──────── Dataset records

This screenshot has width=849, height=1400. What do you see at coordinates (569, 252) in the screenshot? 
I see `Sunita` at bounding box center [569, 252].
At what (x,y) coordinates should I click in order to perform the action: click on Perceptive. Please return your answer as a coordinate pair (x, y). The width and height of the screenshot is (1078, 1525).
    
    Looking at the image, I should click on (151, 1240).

────────────────
──────── Dataset records

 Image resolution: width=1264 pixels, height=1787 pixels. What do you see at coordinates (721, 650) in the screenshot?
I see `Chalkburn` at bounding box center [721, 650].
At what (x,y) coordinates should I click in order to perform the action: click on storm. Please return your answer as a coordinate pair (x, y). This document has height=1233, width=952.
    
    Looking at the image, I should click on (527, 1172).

────────────────
──────── Dataset records

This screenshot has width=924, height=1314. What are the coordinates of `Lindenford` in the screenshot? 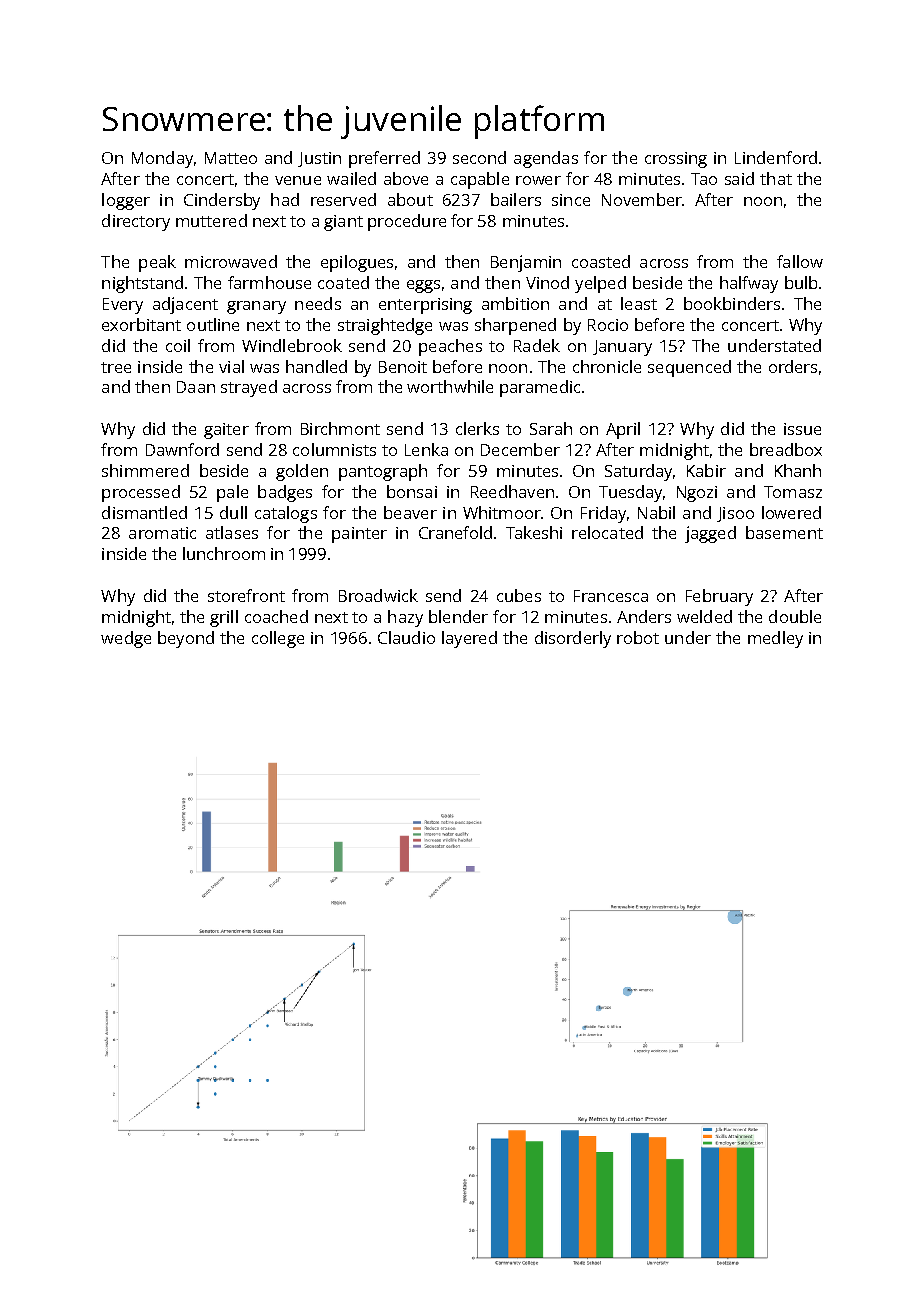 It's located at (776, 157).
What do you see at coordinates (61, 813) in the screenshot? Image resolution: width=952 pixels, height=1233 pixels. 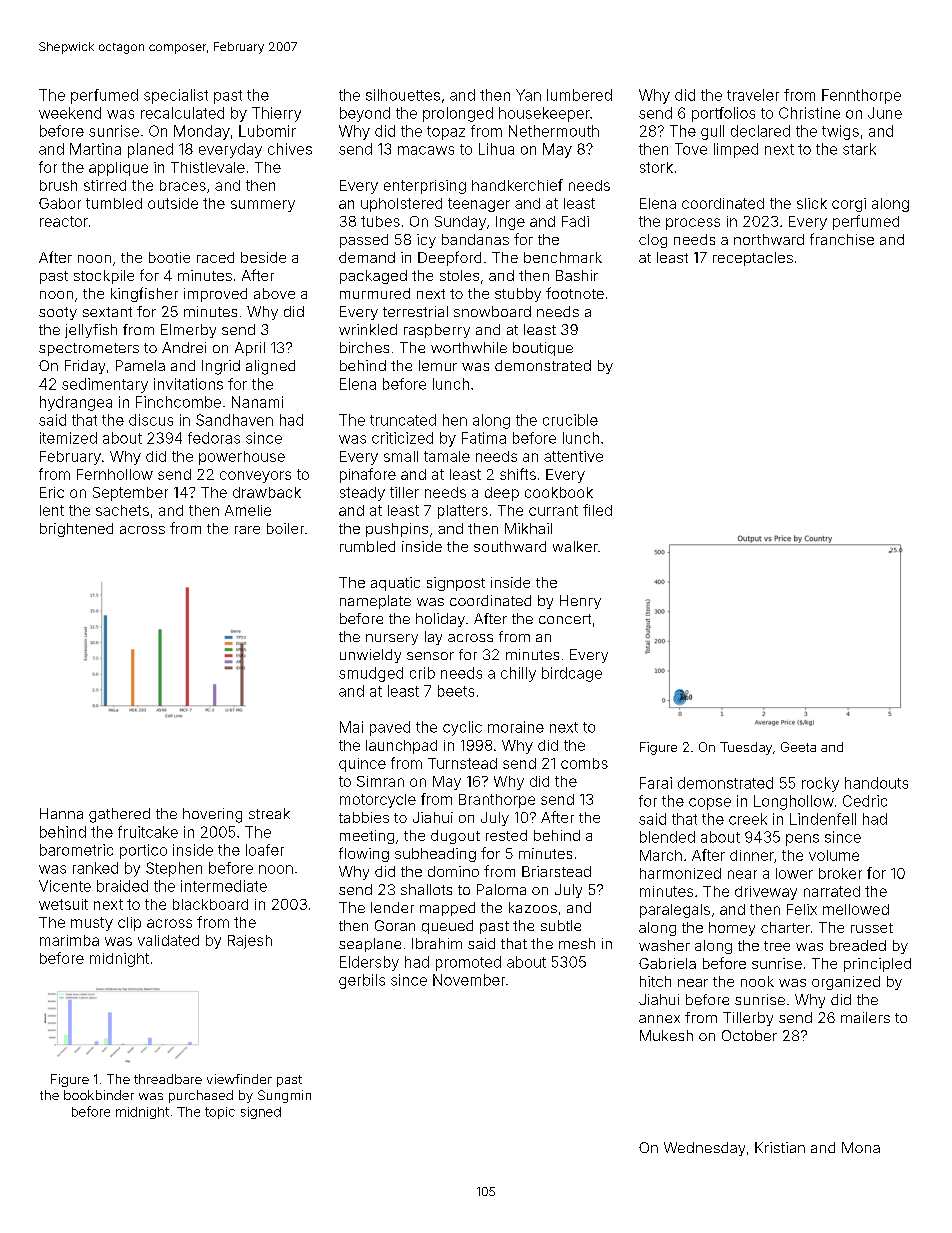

────────────────

Set problem ▸ Reproduce the listing lines from the line with "Image resolution: width=1264" up to and including the line with "Looking at the image, I should click on (527, 1172).", copying them unchanged.

Result of this task ▸
 Image resolution: width=1264 pixels, height=1787 pixels. What do you see at coordinates (721, 650) in the screenshot?
I see `Chalkburn` at bounding box center [721, 650].
At what (x,y) coordinates should I click in order to perform the action: click on storm. Please return your answer as a coordinate pair (x, y). This document has height=1233, width=952.
    
    Looking at the image, I should click on (527, 1172).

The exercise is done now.